Problem requirements: Read the data below line by line and copy each one with "VRAW" in it.
(Beginning of Input records)
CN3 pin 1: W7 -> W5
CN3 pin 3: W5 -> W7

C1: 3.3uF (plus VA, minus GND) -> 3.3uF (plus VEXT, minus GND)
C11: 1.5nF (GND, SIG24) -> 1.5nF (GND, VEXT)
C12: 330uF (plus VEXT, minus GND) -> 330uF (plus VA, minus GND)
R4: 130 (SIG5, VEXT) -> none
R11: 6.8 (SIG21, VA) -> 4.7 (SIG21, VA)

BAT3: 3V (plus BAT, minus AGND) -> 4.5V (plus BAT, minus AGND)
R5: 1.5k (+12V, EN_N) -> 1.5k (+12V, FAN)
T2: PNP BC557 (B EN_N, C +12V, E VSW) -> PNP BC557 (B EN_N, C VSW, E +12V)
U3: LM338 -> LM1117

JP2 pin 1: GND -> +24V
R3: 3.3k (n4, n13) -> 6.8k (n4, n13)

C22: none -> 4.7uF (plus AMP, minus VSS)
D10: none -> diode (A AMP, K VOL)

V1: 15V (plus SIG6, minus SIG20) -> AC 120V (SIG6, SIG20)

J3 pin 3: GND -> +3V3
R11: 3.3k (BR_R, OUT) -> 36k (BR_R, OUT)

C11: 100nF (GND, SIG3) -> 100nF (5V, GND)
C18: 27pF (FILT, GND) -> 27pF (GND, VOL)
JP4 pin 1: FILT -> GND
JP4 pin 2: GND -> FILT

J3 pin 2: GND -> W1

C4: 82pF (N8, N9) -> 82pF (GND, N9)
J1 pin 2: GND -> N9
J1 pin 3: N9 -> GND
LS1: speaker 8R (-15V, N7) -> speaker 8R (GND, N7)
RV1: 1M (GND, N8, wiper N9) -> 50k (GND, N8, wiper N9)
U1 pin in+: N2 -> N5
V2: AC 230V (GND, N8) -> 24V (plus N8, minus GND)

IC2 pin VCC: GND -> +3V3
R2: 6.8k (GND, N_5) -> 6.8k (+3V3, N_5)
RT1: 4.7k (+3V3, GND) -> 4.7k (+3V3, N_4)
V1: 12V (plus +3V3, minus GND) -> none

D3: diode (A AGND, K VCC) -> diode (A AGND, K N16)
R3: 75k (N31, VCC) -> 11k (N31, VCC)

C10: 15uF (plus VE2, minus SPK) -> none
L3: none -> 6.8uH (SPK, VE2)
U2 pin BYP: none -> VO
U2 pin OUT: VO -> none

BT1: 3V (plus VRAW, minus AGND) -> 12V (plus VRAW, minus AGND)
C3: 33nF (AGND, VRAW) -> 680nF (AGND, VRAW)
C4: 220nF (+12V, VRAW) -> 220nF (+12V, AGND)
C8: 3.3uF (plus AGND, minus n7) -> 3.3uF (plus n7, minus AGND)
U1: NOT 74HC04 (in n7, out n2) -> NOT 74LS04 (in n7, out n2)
(End of Input records)
Solved exercise:
BT1: 3V (plus VRAW, minus AGND) -> 12V (plus VRAW, minus AGND)
C3: 33nF (AGND, VRAW) -> 680nF (AGND, VRAW)
C4: 220nF (+12V, VRAW) -> 220nF (+12V, AGND)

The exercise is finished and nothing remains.